◆ **Problem**:
Return verbatim all lines from the first one in the records to the line with "C8: 47nF (FB, ISO_E) -> none", both ends kept.

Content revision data
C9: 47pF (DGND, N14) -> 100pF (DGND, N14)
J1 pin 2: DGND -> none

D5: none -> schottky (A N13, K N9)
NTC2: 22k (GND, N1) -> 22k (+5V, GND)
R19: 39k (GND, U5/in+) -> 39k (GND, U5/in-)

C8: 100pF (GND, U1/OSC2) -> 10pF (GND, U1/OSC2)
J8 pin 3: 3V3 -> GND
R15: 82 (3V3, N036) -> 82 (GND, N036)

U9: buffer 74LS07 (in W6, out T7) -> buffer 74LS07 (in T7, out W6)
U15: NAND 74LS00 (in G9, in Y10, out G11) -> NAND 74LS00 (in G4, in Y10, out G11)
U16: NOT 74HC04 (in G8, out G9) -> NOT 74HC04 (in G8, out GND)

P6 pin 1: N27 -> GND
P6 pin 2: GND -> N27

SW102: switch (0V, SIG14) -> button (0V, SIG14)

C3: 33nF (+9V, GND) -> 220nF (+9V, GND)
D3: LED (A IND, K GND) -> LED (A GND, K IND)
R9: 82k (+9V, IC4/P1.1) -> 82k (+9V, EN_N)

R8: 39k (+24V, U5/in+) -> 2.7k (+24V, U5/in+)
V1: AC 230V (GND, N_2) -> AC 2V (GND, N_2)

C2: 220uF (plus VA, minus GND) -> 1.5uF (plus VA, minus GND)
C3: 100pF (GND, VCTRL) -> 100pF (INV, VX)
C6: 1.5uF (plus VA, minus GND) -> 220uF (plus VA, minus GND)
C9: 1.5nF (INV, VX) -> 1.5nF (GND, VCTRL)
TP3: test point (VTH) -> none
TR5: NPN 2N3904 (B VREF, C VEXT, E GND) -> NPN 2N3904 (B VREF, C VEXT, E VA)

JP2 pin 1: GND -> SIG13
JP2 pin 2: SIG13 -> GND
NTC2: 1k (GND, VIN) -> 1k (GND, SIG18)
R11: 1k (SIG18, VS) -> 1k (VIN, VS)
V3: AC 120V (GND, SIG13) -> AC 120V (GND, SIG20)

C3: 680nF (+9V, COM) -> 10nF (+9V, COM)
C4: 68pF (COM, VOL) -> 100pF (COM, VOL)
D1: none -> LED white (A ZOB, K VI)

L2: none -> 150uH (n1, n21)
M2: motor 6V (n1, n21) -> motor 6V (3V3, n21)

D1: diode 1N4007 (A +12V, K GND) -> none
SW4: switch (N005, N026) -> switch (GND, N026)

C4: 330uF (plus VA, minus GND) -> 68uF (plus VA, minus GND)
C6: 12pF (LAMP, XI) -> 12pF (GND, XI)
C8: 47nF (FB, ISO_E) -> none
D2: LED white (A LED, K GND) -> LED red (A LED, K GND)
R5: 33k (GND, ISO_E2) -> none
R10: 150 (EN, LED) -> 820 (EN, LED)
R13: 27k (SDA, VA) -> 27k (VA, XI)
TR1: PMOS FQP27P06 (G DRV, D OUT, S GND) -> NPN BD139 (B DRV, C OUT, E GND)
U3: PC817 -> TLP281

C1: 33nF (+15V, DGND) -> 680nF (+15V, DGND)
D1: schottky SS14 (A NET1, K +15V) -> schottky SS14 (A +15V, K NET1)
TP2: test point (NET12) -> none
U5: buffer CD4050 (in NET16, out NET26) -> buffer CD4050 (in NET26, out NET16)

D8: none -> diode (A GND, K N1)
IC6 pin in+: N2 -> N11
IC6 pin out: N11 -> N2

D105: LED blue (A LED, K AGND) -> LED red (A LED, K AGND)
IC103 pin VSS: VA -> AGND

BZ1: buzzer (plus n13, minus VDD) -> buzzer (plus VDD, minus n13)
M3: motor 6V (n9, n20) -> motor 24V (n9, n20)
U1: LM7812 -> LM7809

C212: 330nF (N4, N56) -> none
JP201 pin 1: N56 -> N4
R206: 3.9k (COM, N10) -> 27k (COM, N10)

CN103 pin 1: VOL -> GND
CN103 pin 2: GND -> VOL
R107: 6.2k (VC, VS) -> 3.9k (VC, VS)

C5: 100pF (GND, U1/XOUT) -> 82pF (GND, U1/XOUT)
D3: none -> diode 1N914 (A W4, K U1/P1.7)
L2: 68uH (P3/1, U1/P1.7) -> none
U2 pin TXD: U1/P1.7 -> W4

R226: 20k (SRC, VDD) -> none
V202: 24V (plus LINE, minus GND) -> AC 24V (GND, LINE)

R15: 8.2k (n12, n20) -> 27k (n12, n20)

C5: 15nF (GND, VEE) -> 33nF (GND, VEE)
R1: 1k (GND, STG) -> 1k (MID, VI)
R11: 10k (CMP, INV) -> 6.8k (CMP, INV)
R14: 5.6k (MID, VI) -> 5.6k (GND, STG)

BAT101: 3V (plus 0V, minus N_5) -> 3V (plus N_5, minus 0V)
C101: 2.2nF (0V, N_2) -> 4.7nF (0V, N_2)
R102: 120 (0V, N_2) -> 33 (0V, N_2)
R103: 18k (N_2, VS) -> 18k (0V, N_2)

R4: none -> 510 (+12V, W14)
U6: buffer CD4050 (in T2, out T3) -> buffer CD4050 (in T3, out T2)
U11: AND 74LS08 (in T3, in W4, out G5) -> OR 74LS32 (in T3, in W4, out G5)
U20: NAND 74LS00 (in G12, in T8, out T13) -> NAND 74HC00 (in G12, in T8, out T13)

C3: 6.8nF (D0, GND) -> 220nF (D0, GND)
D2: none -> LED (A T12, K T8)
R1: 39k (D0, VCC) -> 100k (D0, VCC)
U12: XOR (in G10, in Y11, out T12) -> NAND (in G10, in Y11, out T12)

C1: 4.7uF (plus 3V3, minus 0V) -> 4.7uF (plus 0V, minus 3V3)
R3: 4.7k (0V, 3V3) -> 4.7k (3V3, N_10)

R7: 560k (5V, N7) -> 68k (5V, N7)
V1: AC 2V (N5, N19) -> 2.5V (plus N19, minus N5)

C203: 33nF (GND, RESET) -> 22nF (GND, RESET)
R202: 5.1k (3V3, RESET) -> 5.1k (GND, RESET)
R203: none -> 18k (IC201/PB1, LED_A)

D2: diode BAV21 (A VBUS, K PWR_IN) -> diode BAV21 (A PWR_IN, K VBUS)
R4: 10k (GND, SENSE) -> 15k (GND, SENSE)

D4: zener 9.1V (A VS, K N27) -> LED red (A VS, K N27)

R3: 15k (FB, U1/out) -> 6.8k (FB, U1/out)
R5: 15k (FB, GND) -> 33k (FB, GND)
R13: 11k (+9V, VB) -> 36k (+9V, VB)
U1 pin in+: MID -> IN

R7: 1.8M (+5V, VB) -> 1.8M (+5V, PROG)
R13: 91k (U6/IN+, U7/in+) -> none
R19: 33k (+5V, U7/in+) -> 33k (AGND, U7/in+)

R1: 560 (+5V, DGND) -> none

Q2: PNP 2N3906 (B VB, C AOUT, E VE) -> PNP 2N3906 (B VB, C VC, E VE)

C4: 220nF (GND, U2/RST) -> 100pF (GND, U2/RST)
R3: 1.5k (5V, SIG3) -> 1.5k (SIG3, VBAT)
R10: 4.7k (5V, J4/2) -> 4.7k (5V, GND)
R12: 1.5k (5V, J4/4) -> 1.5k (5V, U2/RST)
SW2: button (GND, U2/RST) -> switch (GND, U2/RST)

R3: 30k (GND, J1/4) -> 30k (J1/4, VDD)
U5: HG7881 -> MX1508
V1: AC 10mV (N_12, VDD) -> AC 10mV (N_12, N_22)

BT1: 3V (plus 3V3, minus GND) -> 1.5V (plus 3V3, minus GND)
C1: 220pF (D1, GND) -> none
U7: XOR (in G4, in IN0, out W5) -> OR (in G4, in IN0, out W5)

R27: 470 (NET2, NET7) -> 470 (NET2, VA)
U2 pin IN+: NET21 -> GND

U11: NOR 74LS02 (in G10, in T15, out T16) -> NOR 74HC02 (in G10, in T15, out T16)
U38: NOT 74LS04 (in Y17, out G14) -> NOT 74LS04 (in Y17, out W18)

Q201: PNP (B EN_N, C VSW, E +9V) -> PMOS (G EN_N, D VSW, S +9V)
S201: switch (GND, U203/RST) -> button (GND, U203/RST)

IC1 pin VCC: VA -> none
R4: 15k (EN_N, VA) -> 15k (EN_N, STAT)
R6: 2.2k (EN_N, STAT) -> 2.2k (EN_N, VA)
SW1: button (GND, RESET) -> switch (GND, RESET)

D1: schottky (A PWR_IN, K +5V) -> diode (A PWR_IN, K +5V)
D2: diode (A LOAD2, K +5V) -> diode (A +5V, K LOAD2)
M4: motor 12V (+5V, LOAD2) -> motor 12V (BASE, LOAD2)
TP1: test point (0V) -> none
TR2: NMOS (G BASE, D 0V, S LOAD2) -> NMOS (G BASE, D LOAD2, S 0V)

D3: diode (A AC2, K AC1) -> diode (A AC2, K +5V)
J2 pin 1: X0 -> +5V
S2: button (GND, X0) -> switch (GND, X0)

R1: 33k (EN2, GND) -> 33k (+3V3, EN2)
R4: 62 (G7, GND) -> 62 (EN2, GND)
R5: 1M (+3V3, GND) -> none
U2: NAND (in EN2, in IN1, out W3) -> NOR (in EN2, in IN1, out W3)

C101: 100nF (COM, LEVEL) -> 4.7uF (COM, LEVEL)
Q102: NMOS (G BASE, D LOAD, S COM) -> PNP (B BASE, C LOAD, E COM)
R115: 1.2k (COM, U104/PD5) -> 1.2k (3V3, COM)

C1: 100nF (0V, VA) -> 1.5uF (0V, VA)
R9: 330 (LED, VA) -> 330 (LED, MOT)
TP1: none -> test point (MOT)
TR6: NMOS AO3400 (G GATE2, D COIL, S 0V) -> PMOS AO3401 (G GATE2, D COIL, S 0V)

◆ **Answer space**:
C9: 47pF (DGND, N14) -> 100pF (DGND, N14)
J1 pin 2: DGND -> none

D5: none -> schottky (A N13, K N9)
NTC2: 22k (GND, N1) -> 22k (+5V, GND)
R19: 39k (GND, U5/in+) -> 39k (GND, U5/in-)

C8: 100pF (GND, U1/OSC2) -> 10pF (GND, U1/OSC2)
J8 pin 3: 3V3 -> GND
R15: 82 (3V3, N036) -> 82 (GND, N036)

U9: buffer 74LS07 (in W6, out T7) -> buffer 74LS07 (in T7, out W6)
U15: NAND 74LS00 (in G9, in Y10, out G11) -> NAND 74LS00 (in G4, in Y10, out G11)
U16: NOT 74HC04 (in G8, out G9) -> NOT 74HC04 (in G8, out GND)

P6 pin 1: N27 -> GND
P6 pin 2: GND -> N27

SW102: switch (0V, SIG14) -> button (0V, SIG14)

C3: 33nF (+9V, GND) -> 220nF (+9V, GND)
D3: LED (A IND, K GND) -> LED (A GND, K IND)
R9: 82k (+9V, IC4/P1.1) -> 82k (+9V, EN_N)

R8: 39k (+24V, U5/in+) -> 2.7k (+24V, U5/in+)
V1: AC 230V (GND, N_2) -> AC 2V (GND, N_2)

C2: 220uF (plus VA, minus GND) -> 1.5uF (plus VA, minus GND)
C3: 100pF (GND, VCTRL) -> 100pF (INV, VX)
C6: 1.5uF (plus VA, minus GND) -> 220uF (plus VA, minus GND)
C9: 1.5nF (INV, VX) -> 1.5nF (GND, VCTRL)
TP3: test point (VTH) -> none
TR5: NPN 2N3904 (B VREF, C VEXT, E GND) -> NPN 2N3904 (B VREF, C VEXT, E VA)

JP2 pin 1: GND -> SIG13
JP2 pin 2: SIG13 -> GND
NTC2: 1k (GND, VIN) -> 1k (GND, SIG18)
R11: 1k (SIG18, VS) -> 1k (VIN, VS)
V3: AC 120V (GND, SIG13) -> AC 120V (GND, SIG20)

C3: 680nF (+9V, COM) -> 10nF (+9V, COM)
C4: 68pF (COM, VOL) -> 100pF (COM, VOL)
D1: none -> LED white (A ZOB, K VI)

L2: none -> 150uH (n1, n21)
M2: motor 6V (n1, n21) -> motor 6V (3V3, n21)

D1: diode 1N4007 (A +12V, K GND) -> none
SW4: switch (N005, N026) -> switch (GND, N026)

C4: 330uF (plus VA, minus GND) -> 68uF (plus VA, minus GND)
C6: 12pF (LAMP, XI) -> 12pF (GND, XI)
C8: 47nF (FB, ISO_E) -> none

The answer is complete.